[Stored dataset items]
----
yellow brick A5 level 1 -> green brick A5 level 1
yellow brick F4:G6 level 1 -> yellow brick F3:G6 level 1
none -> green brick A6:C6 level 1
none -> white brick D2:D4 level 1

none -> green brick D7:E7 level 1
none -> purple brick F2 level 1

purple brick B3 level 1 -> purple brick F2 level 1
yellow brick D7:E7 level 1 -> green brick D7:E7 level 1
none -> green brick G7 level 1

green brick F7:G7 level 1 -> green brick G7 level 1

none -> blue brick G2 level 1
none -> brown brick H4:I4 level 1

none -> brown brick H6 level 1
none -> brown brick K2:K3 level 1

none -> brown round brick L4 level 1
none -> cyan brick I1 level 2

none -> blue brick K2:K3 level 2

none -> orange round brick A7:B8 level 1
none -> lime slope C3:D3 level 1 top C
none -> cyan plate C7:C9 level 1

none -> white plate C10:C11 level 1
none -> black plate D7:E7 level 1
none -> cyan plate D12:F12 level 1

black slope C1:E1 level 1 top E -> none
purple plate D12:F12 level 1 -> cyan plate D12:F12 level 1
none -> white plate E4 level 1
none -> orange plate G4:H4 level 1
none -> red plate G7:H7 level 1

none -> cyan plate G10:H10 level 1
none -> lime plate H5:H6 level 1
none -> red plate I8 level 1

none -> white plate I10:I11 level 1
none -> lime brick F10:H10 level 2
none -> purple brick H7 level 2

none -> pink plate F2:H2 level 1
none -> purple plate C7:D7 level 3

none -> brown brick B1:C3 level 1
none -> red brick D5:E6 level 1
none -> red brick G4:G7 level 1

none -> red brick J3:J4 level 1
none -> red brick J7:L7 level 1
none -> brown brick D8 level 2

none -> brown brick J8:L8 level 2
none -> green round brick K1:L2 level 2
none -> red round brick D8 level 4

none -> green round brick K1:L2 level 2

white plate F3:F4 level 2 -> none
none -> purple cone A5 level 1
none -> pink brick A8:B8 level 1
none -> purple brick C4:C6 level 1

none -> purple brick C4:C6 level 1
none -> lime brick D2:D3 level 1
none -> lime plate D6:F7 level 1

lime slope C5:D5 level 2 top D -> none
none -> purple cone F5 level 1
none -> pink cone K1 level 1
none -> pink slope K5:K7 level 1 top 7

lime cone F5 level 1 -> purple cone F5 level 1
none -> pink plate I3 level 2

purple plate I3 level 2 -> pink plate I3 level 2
----
### What you are asked to do
Count all lines of the data that include "white". The answer is the number alone.

### Response below
5